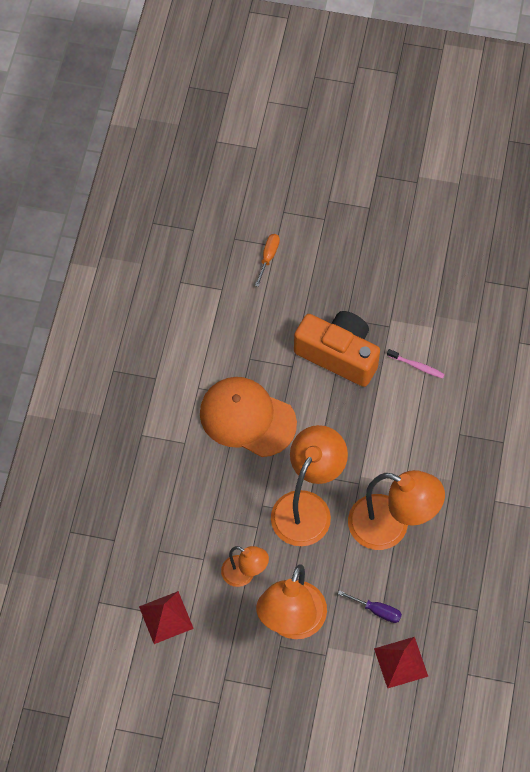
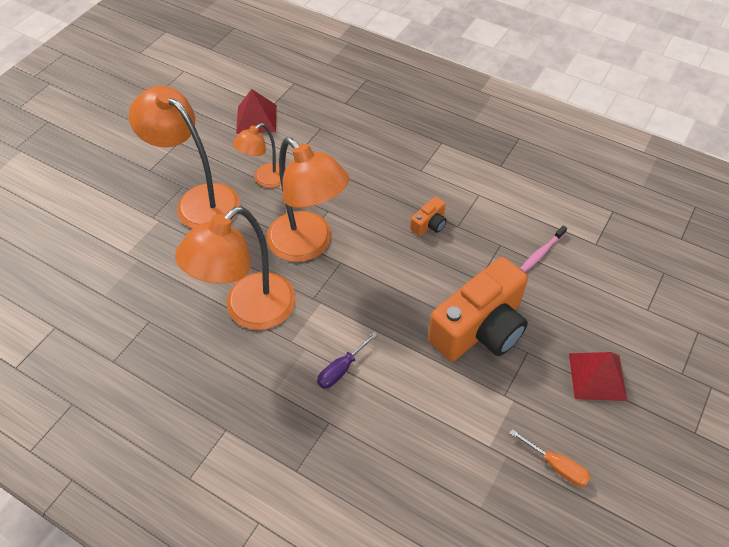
camera: 110 degrees right, 10 degrees down
orange cap [200,377,297,457] -> orange camera [410,197,447,236]
orange screwdriver [255,234,280,287] -> orange screwdriver moved to [509,429,591,487]
purple screwdriver [338,590,402,623] -> purple screwdriver moved to [317,332,378,389]
red pyramid [374,637,428,688] -> red pyramid moved to [569,352,627,401]
pink toothbrush [387,349,445,378] -> pink toothbrush moved to [520,226,567,272]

.....

__TASK TO COMPLETE__.
Without including any pictures, print each record exactly.

__WORKED SOLUTION__.
camera: 110 degrees right, 10 degrees down
orange cap [200,377,297,457] -> orange camera [410,197,447,236]
orange screwdriver [255,234,280,287] -> orange screwdriver moved to [509,429,591,487]
purple screwdriver [338,590,402,623] -> purple screwdriver moved to [317,332,378,389]
red pyramid [374,637,428,688] -> red pyramid moved to [569,352,627,401]
pink toothbrush [387,349,445,378] -> pink toothbrush moved to [520,226,567,272]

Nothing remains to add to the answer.